**Problem to work on:** Could you arrange all the entries below as a numbered list, skipping any blank lines and leaving the pictures out?

**Material supplied:**

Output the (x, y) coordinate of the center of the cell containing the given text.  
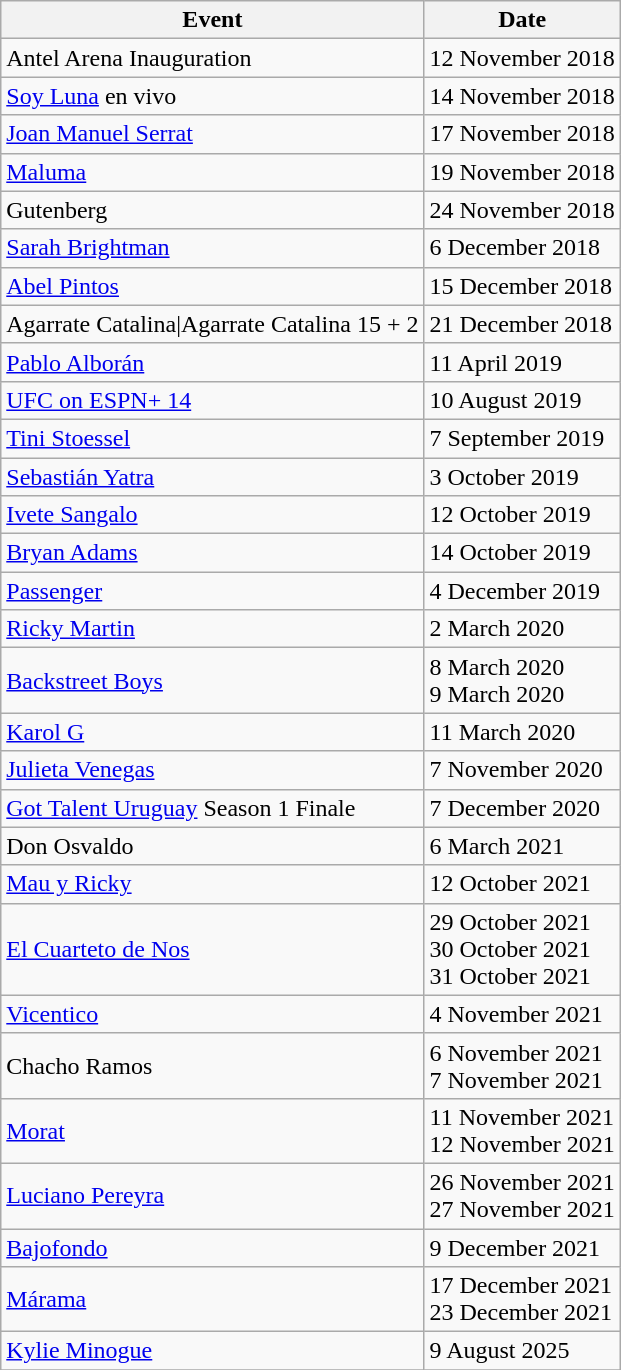
6 March 2021 (522, 846)
24 November 2018 (522, 210)
29 October 202130 October 202131 October 2021 (522, 949)
Julieta Venegas (212, 770)
12 October 2021 (522, 884)
El Cuarteto de Nos (212, 949)
11 March 2020 (522, 732)
Event (212, 20)
11 April 2019 (522, 362)
17 December 202123 December 2021 (522, 1300)
12 October 2019 (522, 515)
Don Osvaldo (212, 846)
9 December 2021 (522, 1247)
Chacho Ramos (212, 1066)
9 August 2025 (522, 1351)
8 March 20209 March 2020 (522, 680)
Ivete Sangalo (212, 515)
Backstreet Boys (212, 680)
Bajofondo (212, 1247)
21 December 2018 (522, 324)
Agarrate Catalina|Agarrate Catalina 15 + 2 (212, 324)
3 October 2019 (522, 477)
Luciano Pereyra (212, 1196)
Passenger (212, 591)
Karol G (212, 732)
Abel Pintos (212, 286)
Mau y Ricky (212, 884)
Date (522, 20)
Sebastián Yatra (212, 477)
UFC on ESPN+ 14 (212, 400)
Got Talent Uruguay Season 1 Finale (212, 808)
4 November 2021 (522, 1014)
Soy Luna en vivo (212, 96)
2 March 2020 (522, 629)
Sarah Brightman (212, 248)
6 December 2018 (522, 248)
6 November 20217 November 2021 (522, 1066)
7 September 2019 (522, 438)
Vicentico (212, 1014)
26 November 202127 November 2021 (522, 1196)
Morat (212, 1130)
Maluma (212, 172)
Gutenberg (212, 210)
11 November 202112 November 2021 (522, 1130)
19 November 2018 (522, 172)
Antel Arena Inauguration (212, 58)
14 November 2018 (522, 96)
15 December 2018 (522, 286)
12 November 2018 (522, 58)
Bryan Adams (212, 553)
10 August 2019 (522, 400)
Pablo Alborán (212, 362)
Márama (212, 1300)
Kylie Minogue (212, 1351)
14 October 2019 (522, 553)
4 December 2019 (522, 591)
17 November 2018 (522, 134)
Tini Stoessel (212, 438)
Joan Manuel Serrat (212, 134)
7 November 2020 (522, 770)
Ricky Martin (212, 629)
7 December 2020 (522, 808)
Find where the given text appears and provide that cell's center as (X, Y) coordinate. 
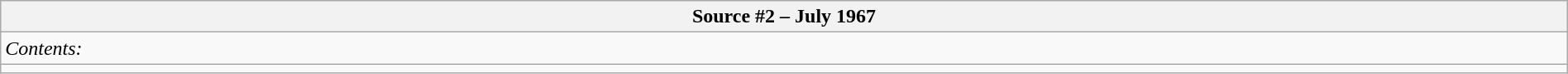
Contents: (784, 48)
Source #2 – July 1967 (784, 17)
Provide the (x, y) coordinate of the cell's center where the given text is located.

**Exercise solution:**
1. Output the (x, y) coordinate of the center of the cell containing the given text.  
2. 6 March 2021 (522, 846)
3. 24 November 2018 (522, 210)
4. 29 October 202130 October 202131 October 2021 (522, 949)
5. Julieta Venegas (212, 770)
6. 12 October 2021 (522, 884)
7. El Cuarteto de Nos (212, 949)
8. 11 March 2020 (522, 732)
9. Event (212, 20)
10. 11 April 2019 (522, 362)
11. 17 December 202123 December 2021 (522, 1300)
12. 12 October 2019 (522, 515)
13. Don Osvaldo (212, 846)
14. 9 December 2021 (522, 1247)
15. Chacho Ramos (212, 1066)
16. 9 August 2025 (522, 1351)
17. 8 March 20209 March 2020 (522, 680)
18. Ivete Sangalo (212, 515)
19. Backstreet Boys (212, 680)
20. Bajofondo (212, 1247)
21. 21 December 2018 (522, 324)
22. Agarrate Catalina|Agarrate Catalina 15 + 2 (212, 324)
23. 3 October 2019 (522, 477)
24. Luciano Pereyra (212, 1196)
25. Passenger (212, 591)
26. Karol G (212, 732)
27. Abel Pintos (212, 286)
28. Mau y Ricky (212, 884)
29. Date (522, 20)
30. Sebastián Yatra (212, 477)
31. UFC on ESPN+ 14 (212, 400)
32. Got Talent Uruguay Season 1 Finale (212, 808)
33. 4 November 2021 (522, 1014)
34. Soy Luna en vivo (212, 96)
35. 2 March 2020 (522, 629)
36. Sarah Brightman (212, 248)
37. 6 December 2018 (522, 248)
38. 6 November 20217 November 2021 (522, 1066)
39. 7 September 2019 (522, 438)
40. Vicentico (212, 1014)
41. 26 November 202127 November 2021 (522, 1196)
42. Morat (212, 1130)
43. Maluma (212, 172)
44. Gutenberg (212, 210)
45. 11 November 202112 November 2021 (522, 1130)
46. 19 November 2018 (522, 172)
47. Antel Arena Inauguration (212, 58)
48. 14 November 2018 (522, 96)
49. 15 December 2018 (522, 286)
50. 12 November 2018 (522, 58)
51. Bryan Adams (212, 553)
52. 10 August 2019 (522, 400)
53. Pablo Alborán (212, 362)
54. Márama (212, 1300)
55. Kylie Minogue (212, 1351)
56. 14 October 2019 (522, 553)
57. 4 December 2019 (522, 591)
58. 17 November 2018 (522, 134)
59. Tini Stoessel (212, 438)
60. Joan Manuel Serrat (212, 134)
61. 7 November 2020 (522, 770)
62. Ricky Martin (212, 629)
63. 7 December 2020 (522, 808)
64. Find where the given text appears and provide that cell's center as (X, Y) coordinate. 
65. Contents: (784, 48)
66. Source #2 – July 1967 (784, 17)
67. Provide the (x, y) coordinate of the cell's center where the given text is located.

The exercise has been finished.